## Task statement
Every line between the one containing "Q1: NPN BD139" and the last line of the data, both included, is to be set down exactly, and pictures are to be omitted.

Detected change data:
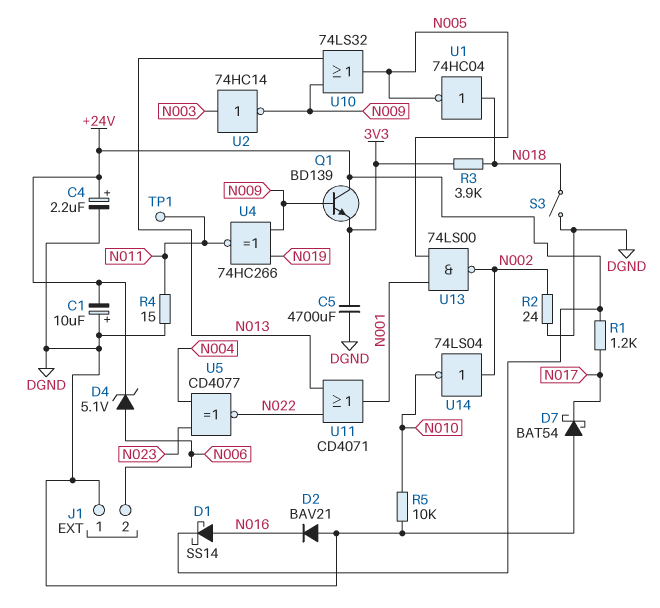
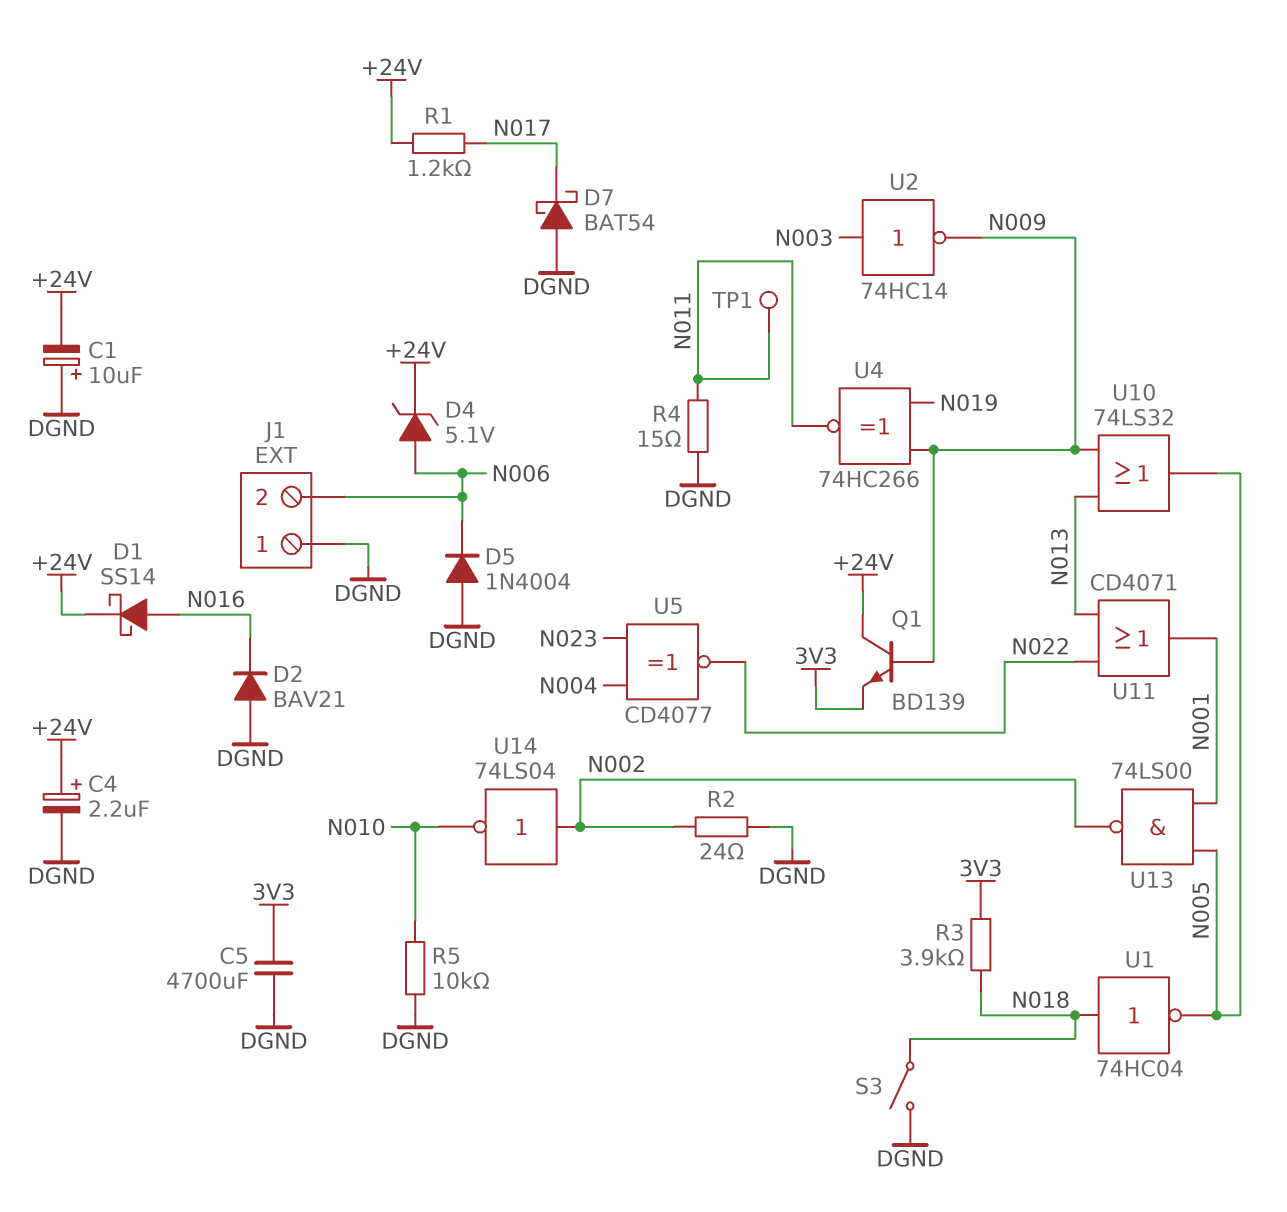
D5: none -> diode 1N4004 (A DGND, K N006)

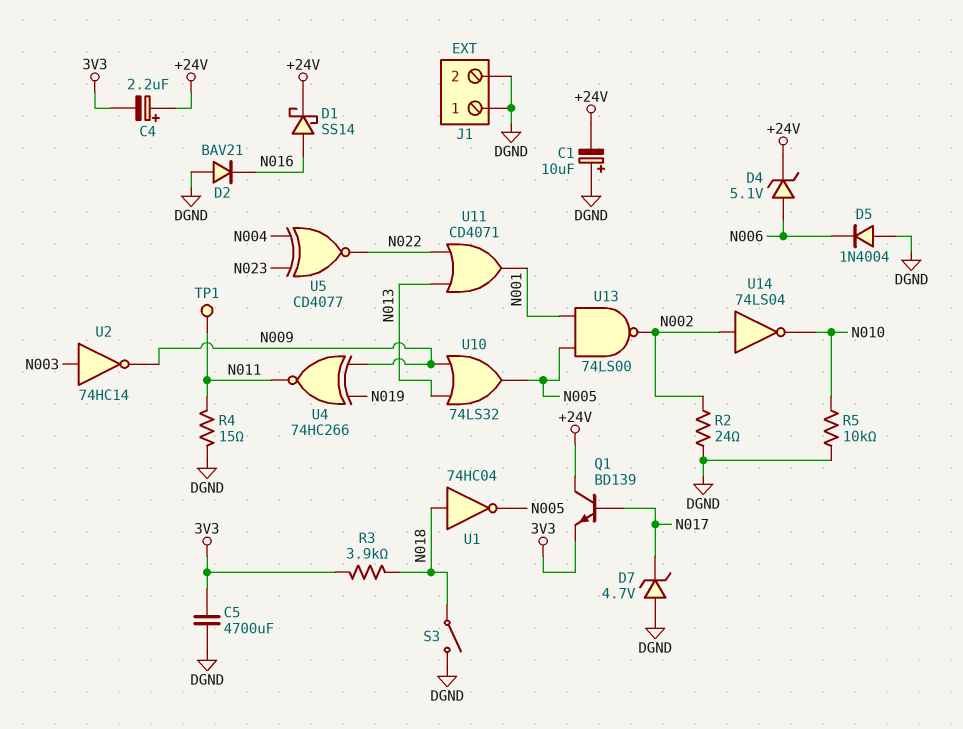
C4: 2.2uF (plus +24V, minus DGND) -> 2.2uF (plus +24V, minus 3V3)
D7: schottky BAT54 (A DGND, K N017) -> zener 4.7V (A DGND, K N017)
J1 pin 2: N006 -> DGND
Q1: NPN BD139 (B N009, C +24V, E 3V3) -> NPN BD139 (B N017, C +24V, E 3V3)
R1: 1.2k (+24V, N017) -> none

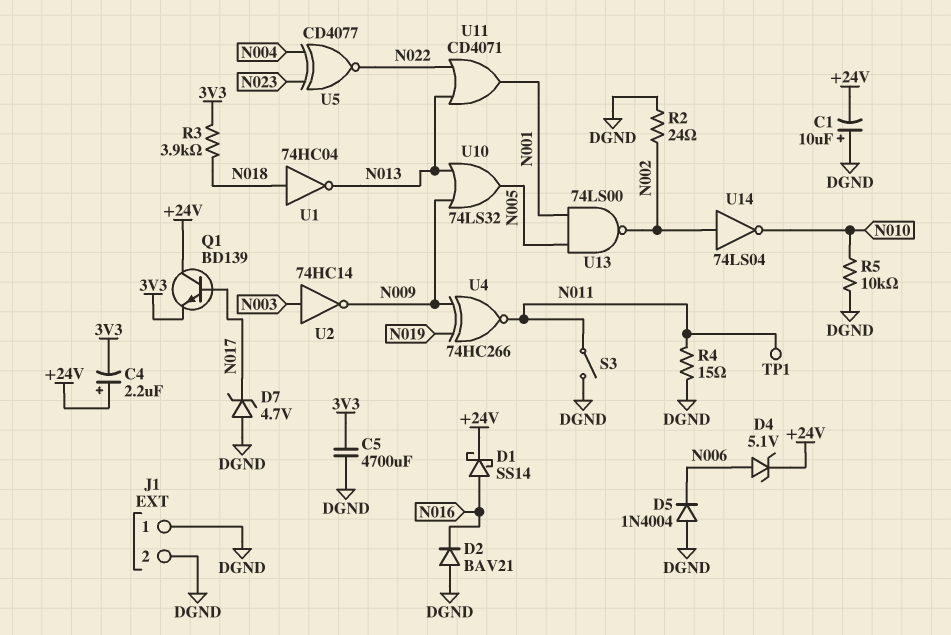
S3: switch (DGND, N018) -> switch (DGND, N011)
U1: NOT 74HC04 (in N018, out N005) -> NOT 74HC04 (in N018, out N013)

## Response
Q1: NPN BD139 (B N009, C +24V, E 3V3) -> NPN BD139 (B N017, C +24V, E 3V3)
R1: 1.2k (+24V, N017) -> none

S3: switch (DGND, N018) -> switch (DGND, N011)
U1: NOT 74HC04 (in N018, out N005) -> NOT 74HC04 (in N018, out N013)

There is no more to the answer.